Spatial object tracking data

▼

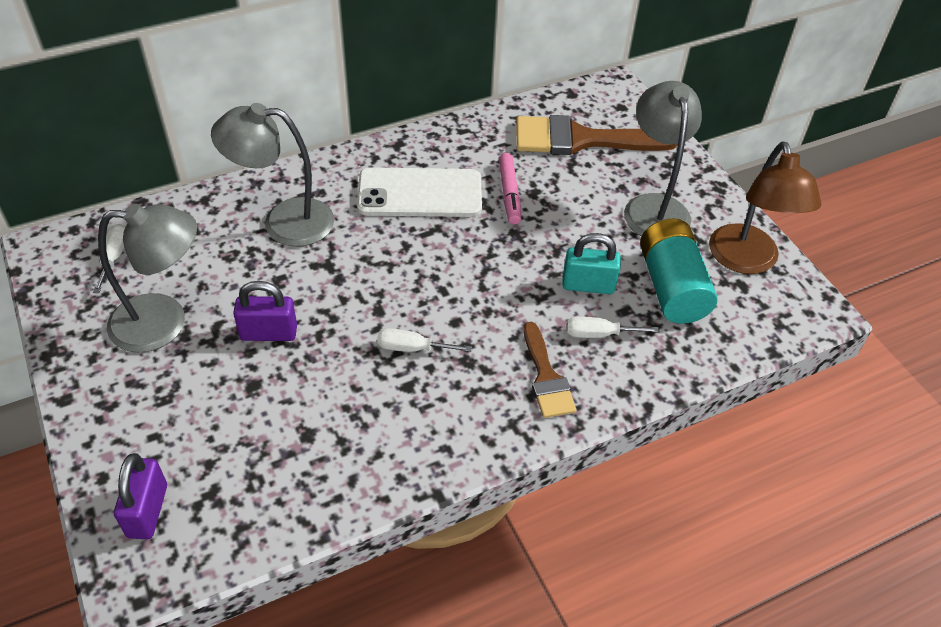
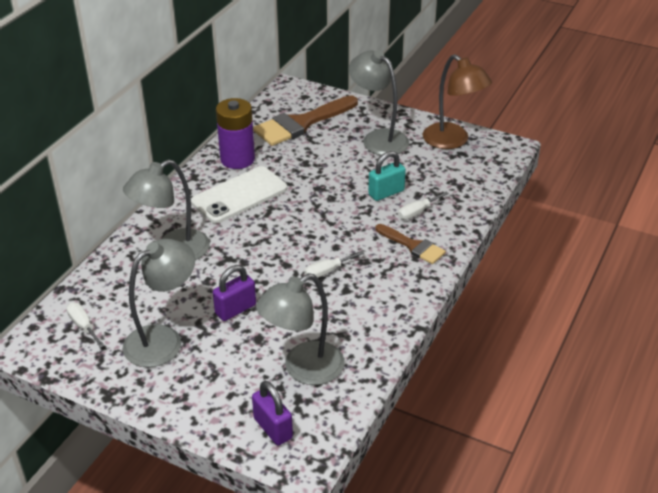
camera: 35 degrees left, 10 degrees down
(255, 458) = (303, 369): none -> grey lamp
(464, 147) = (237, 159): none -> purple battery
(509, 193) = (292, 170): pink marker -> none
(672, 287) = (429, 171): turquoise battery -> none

▲
▼

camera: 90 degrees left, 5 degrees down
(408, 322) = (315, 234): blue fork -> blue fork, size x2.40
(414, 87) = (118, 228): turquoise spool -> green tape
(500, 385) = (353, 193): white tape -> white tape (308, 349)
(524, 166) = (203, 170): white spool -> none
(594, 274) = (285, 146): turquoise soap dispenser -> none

▲

In the data above, retype exactly and only the lines between the one holding "(509, 193) = (292, 170): pink marker -> none" and the one holding "(672, 287) = (429, 171): turquoise", inclusive.

(509, 193) = (292, 170): pink marker -> none
(672, 287) = (429, 171): turquoise battery -> none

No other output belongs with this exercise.